● **Activity**: Look through the records below, and copy out every line that holds the string "none".

● **Records shown**:
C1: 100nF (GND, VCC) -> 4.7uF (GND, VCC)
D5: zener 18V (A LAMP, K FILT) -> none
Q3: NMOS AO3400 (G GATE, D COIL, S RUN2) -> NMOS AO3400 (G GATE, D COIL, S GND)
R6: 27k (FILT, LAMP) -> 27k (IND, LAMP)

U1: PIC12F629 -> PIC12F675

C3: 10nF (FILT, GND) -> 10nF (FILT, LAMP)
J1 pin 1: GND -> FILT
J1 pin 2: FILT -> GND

---

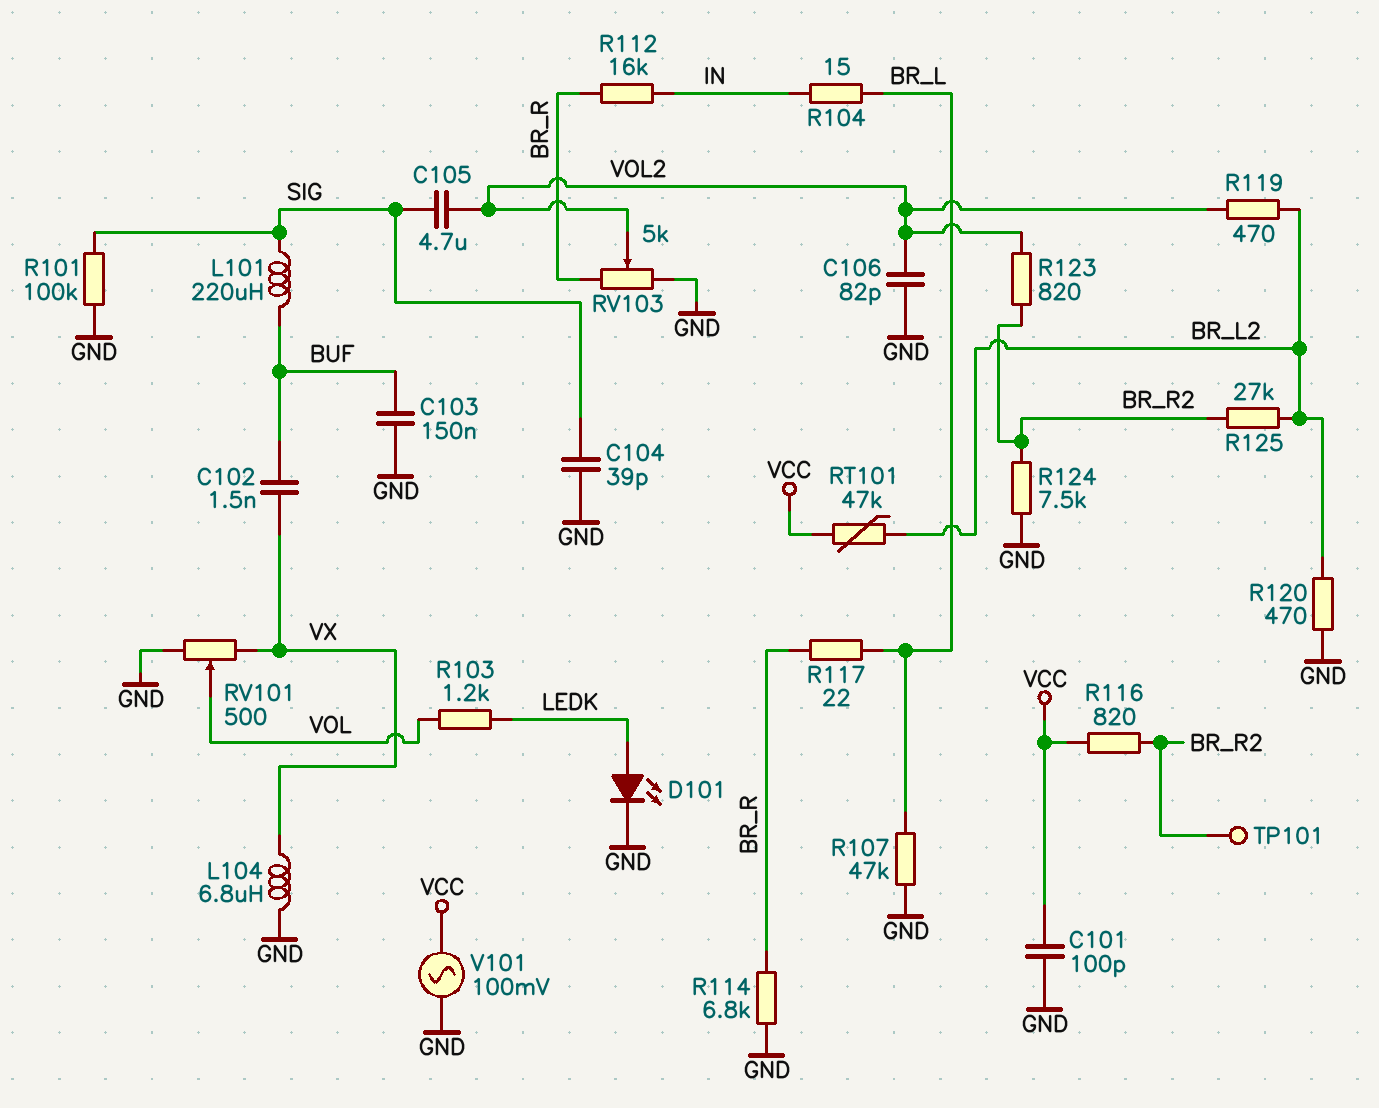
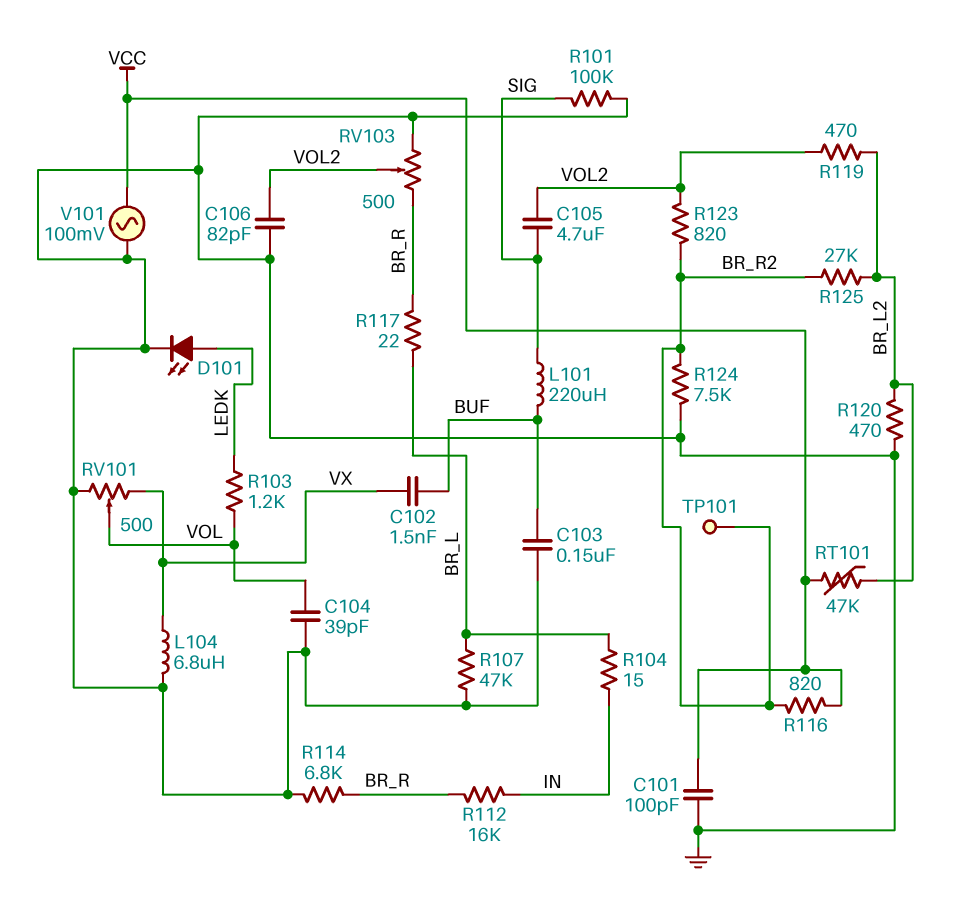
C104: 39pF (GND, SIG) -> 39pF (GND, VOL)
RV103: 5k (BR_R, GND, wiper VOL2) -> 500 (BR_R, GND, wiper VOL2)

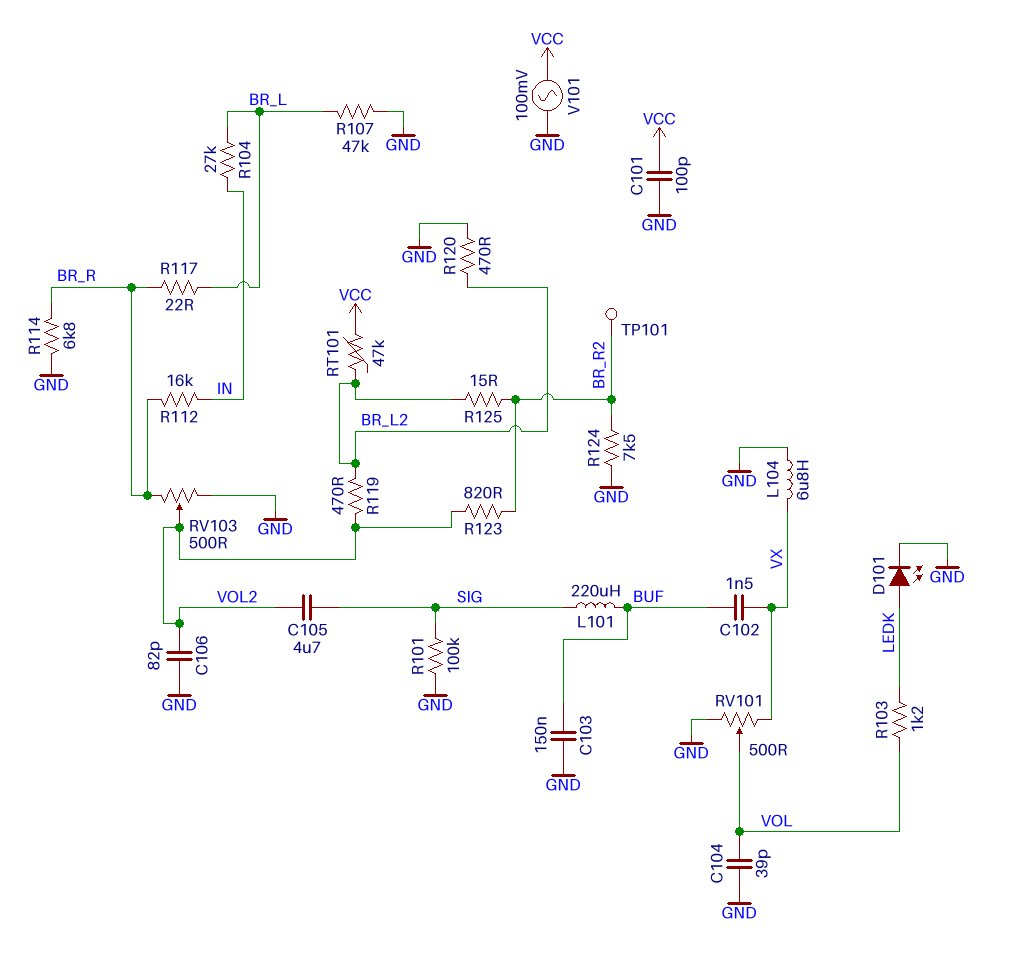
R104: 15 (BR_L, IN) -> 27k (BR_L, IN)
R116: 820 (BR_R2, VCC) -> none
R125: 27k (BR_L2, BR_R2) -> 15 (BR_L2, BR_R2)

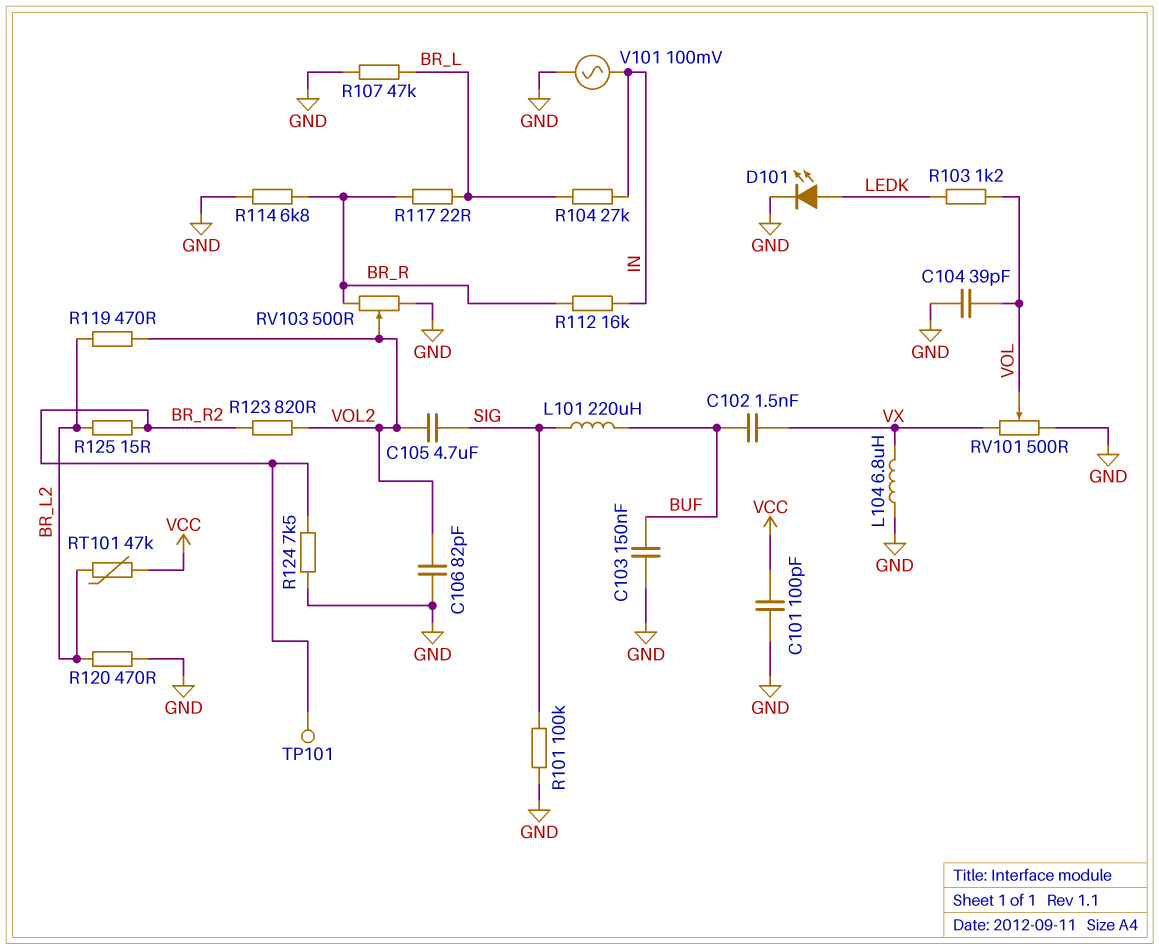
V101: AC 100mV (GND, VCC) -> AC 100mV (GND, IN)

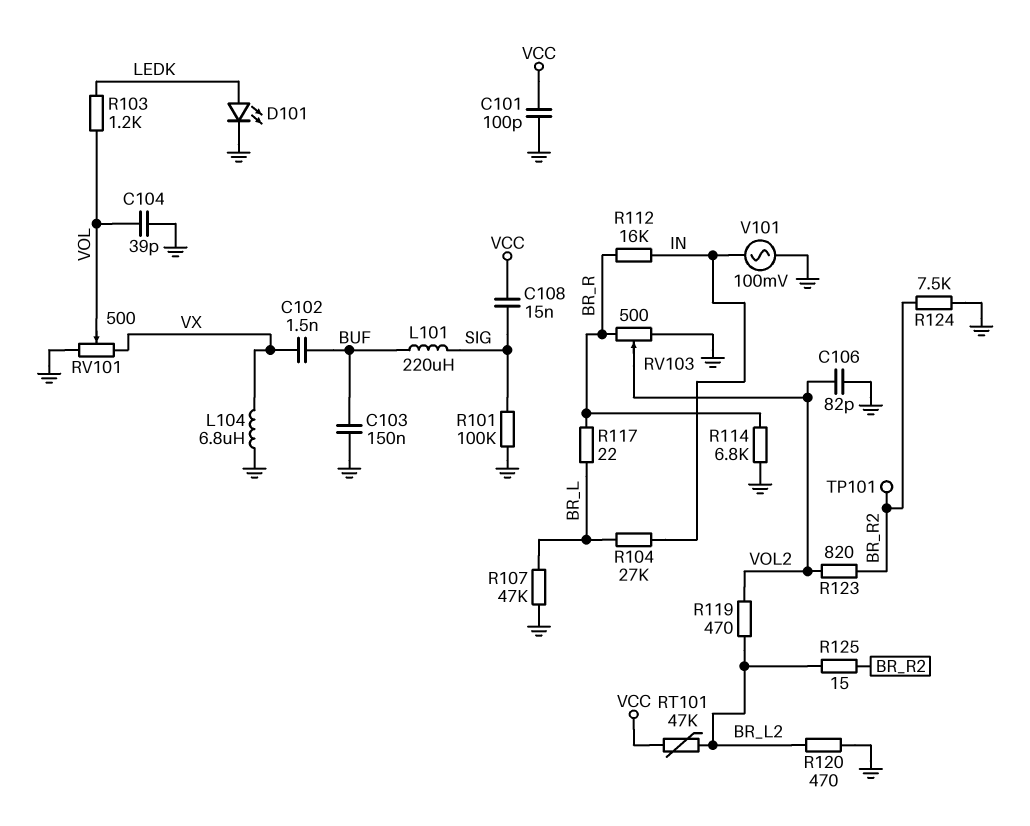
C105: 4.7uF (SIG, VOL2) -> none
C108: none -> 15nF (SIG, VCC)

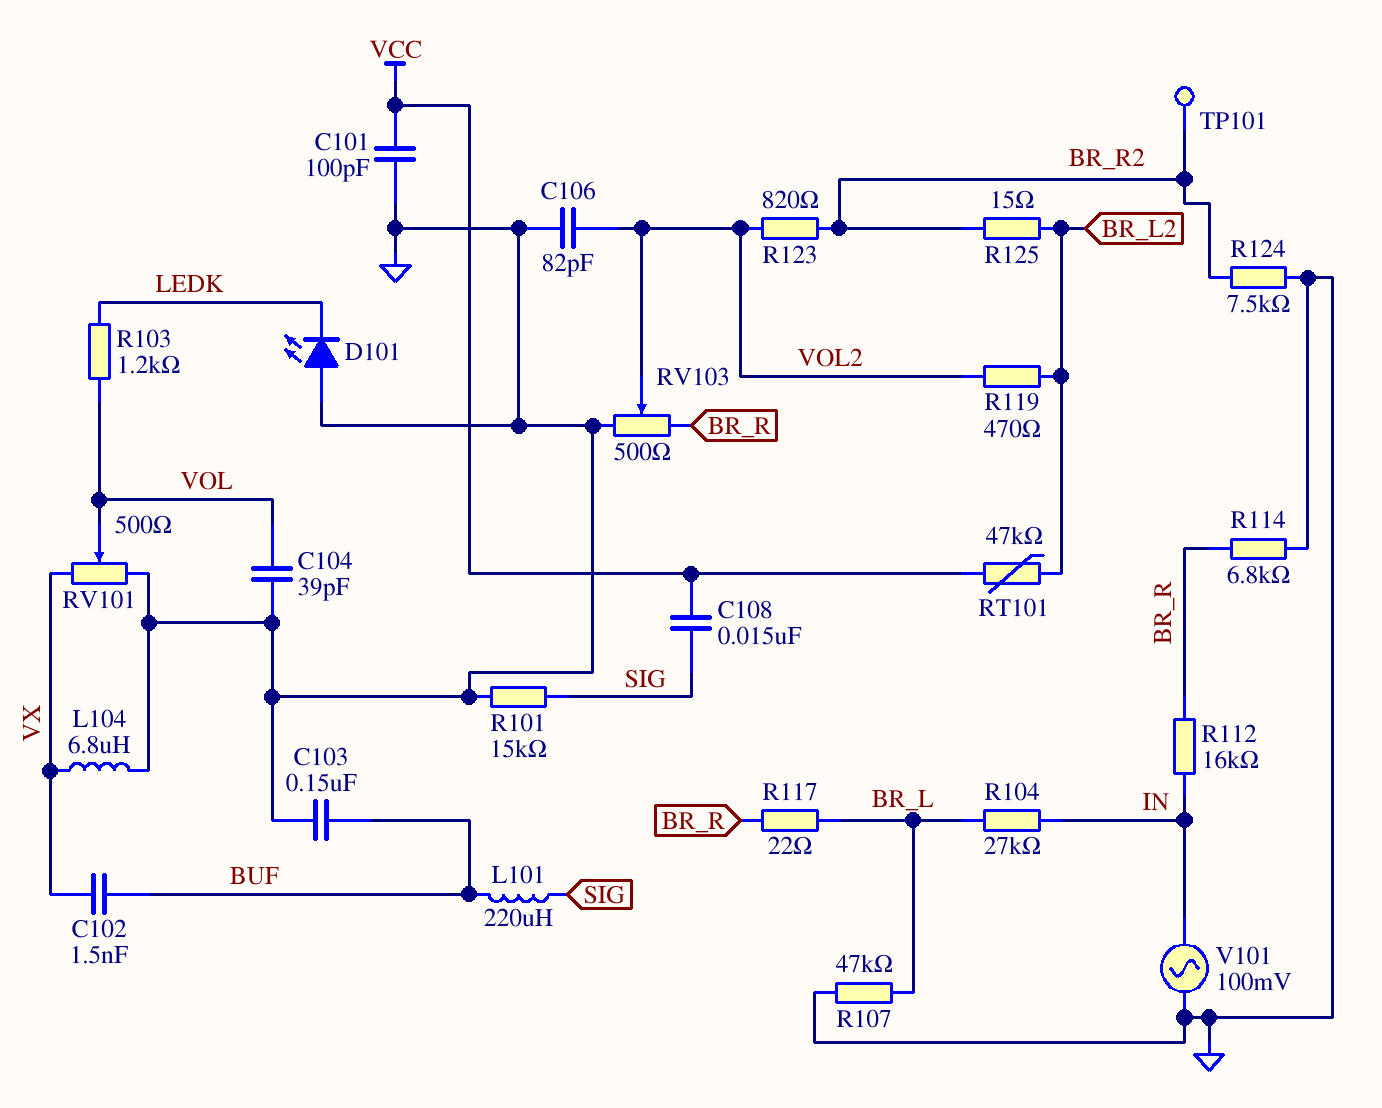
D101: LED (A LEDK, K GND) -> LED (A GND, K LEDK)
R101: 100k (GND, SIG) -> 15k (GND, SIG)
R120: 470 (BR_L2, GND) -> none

● **Output of the exercise**:
D5: zener 18V (A LAMP, K FILT) -> none
R116: 820 (BR_R2, VCC) -> none
C105: 4.7uF (SIG, VOL2) -> none
C108: none -> 15nF (SIG, VCC)
R120: 470 (BR_L2, GND) -> none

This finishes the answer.